• **Aim of the exercise**
Check every line of the data and copy the ones where "none" appears.

(Records Opens)

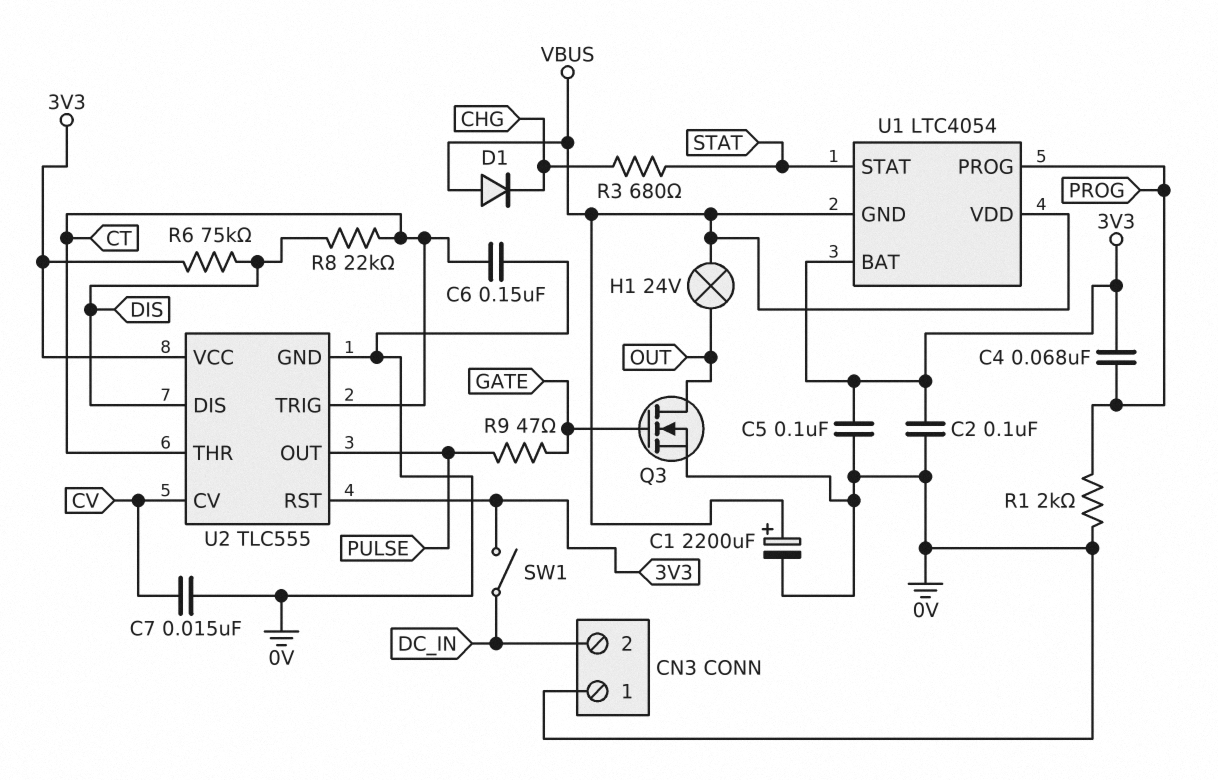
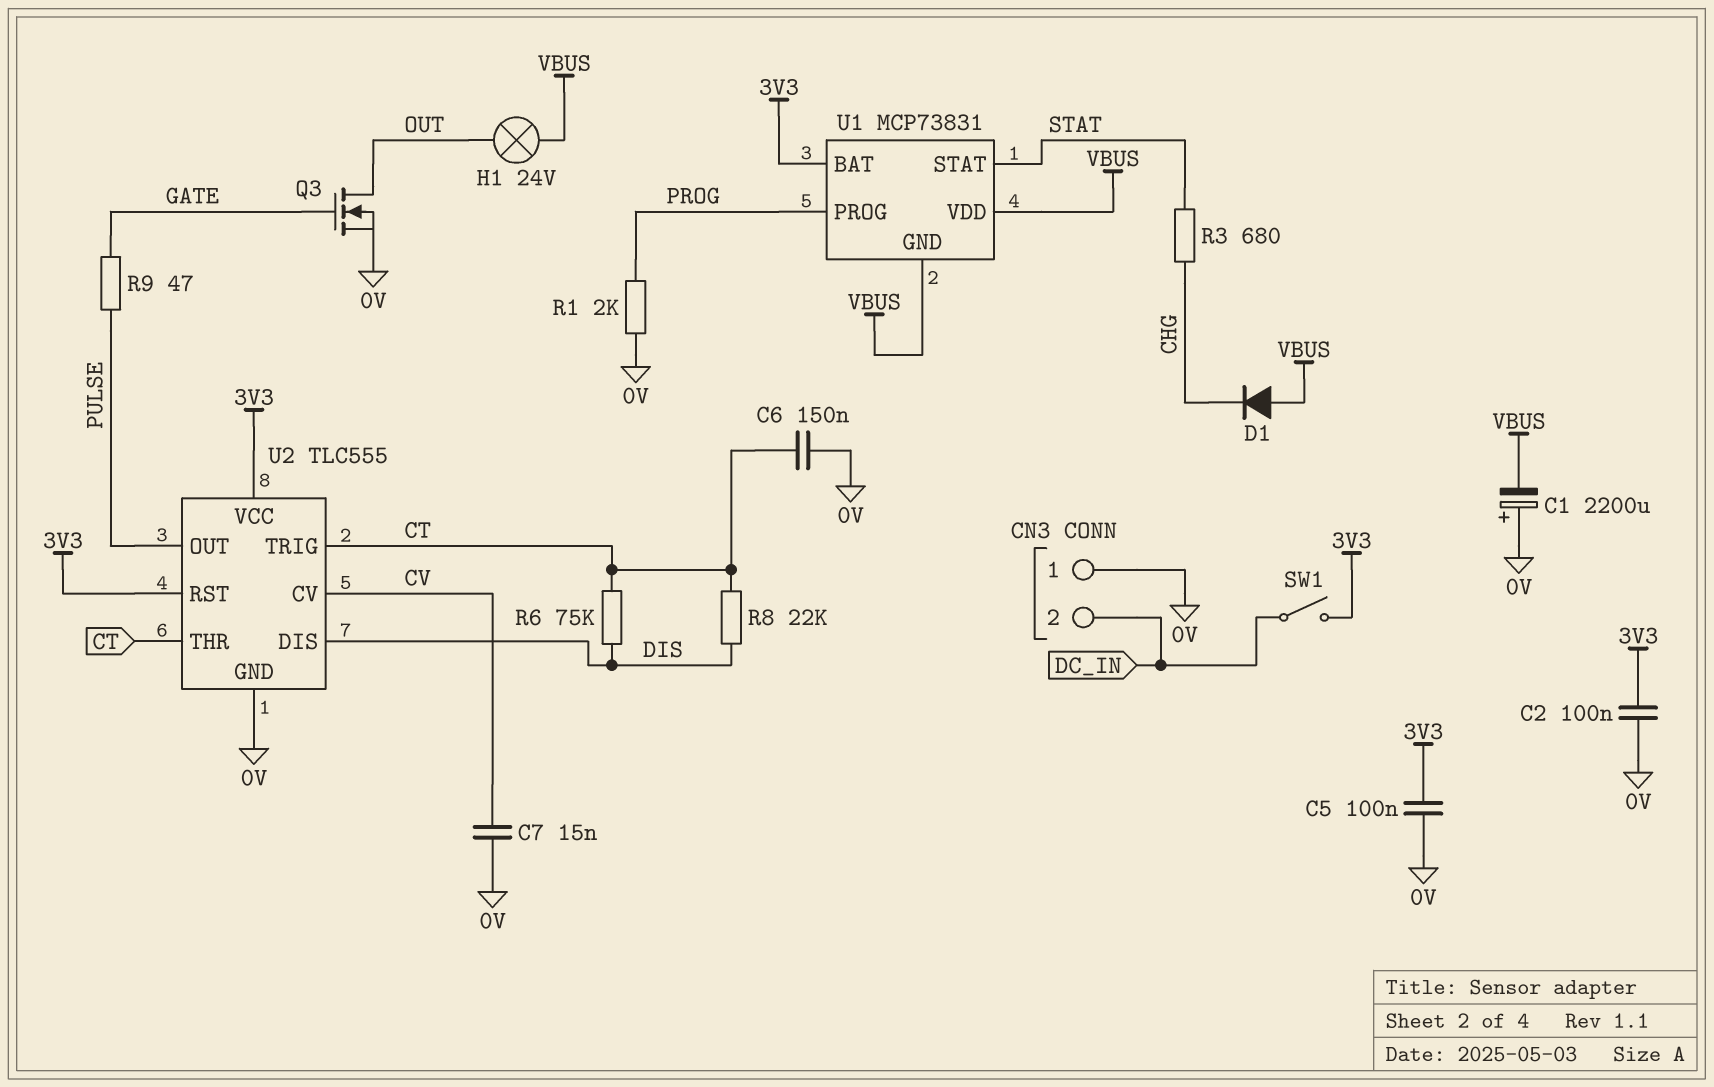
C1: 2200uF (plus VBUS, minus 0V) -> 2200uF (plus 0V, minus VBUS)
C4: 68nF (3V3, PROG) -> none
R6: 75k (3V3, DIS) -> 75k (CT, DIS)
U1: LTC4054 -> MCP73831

(Records Closes)
(Records Opens)

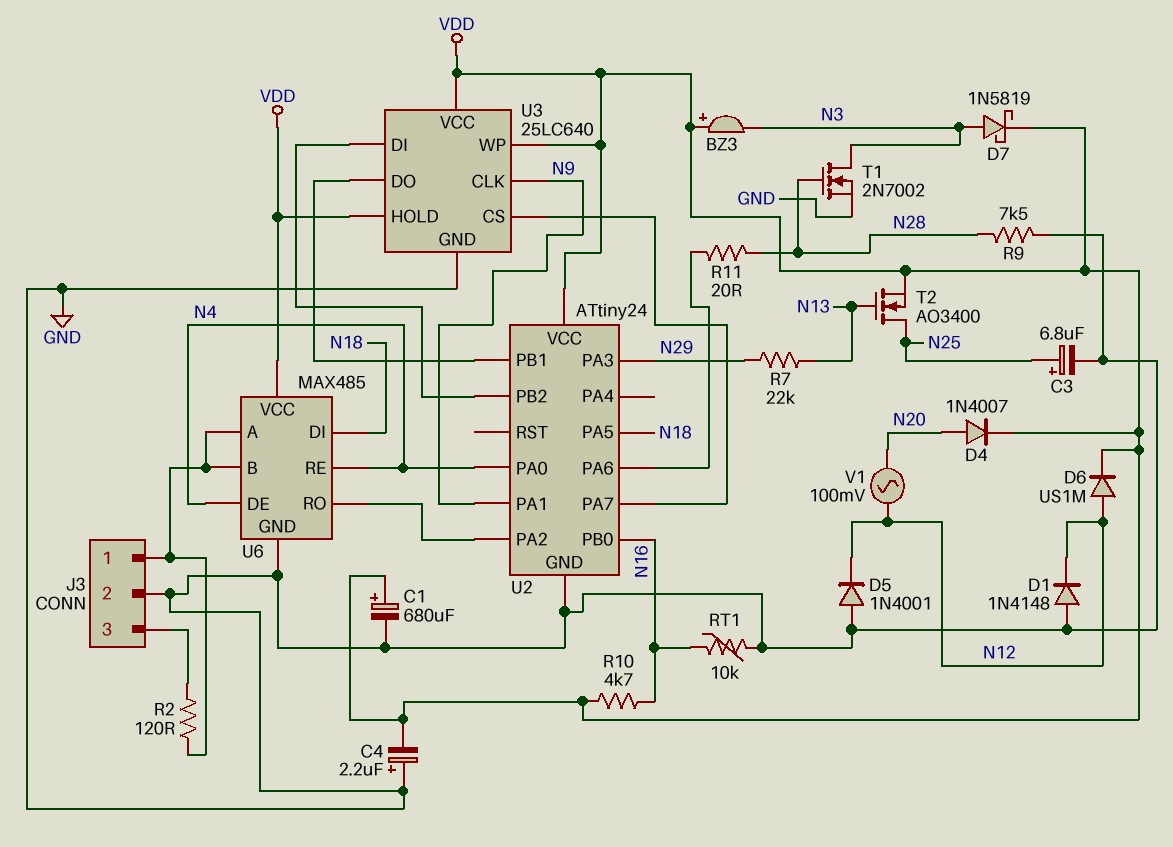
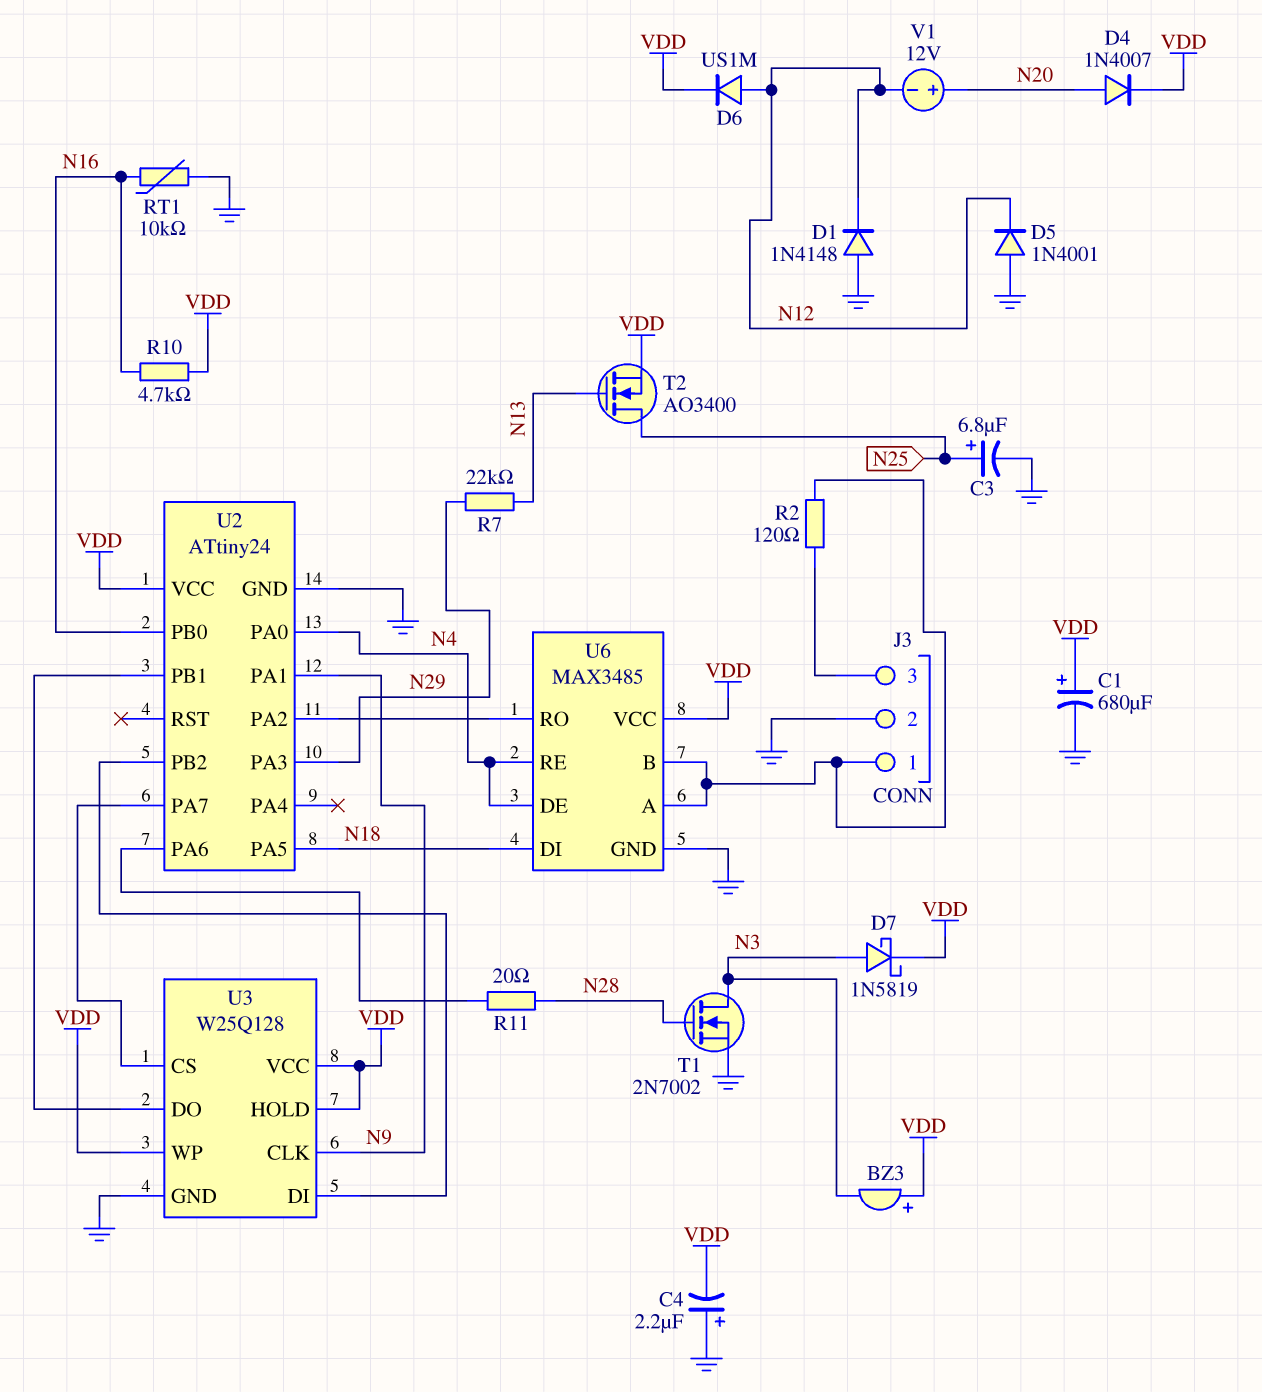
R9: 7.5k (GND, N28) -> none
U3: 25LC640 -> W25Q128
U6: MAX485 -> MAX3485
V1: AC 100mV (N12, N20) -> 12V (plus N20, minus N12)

(Records Closes)

• **Solution below**
C4: 68nF (3V3, PROG) -> none
R9: 7.5k (GND, N28) -> none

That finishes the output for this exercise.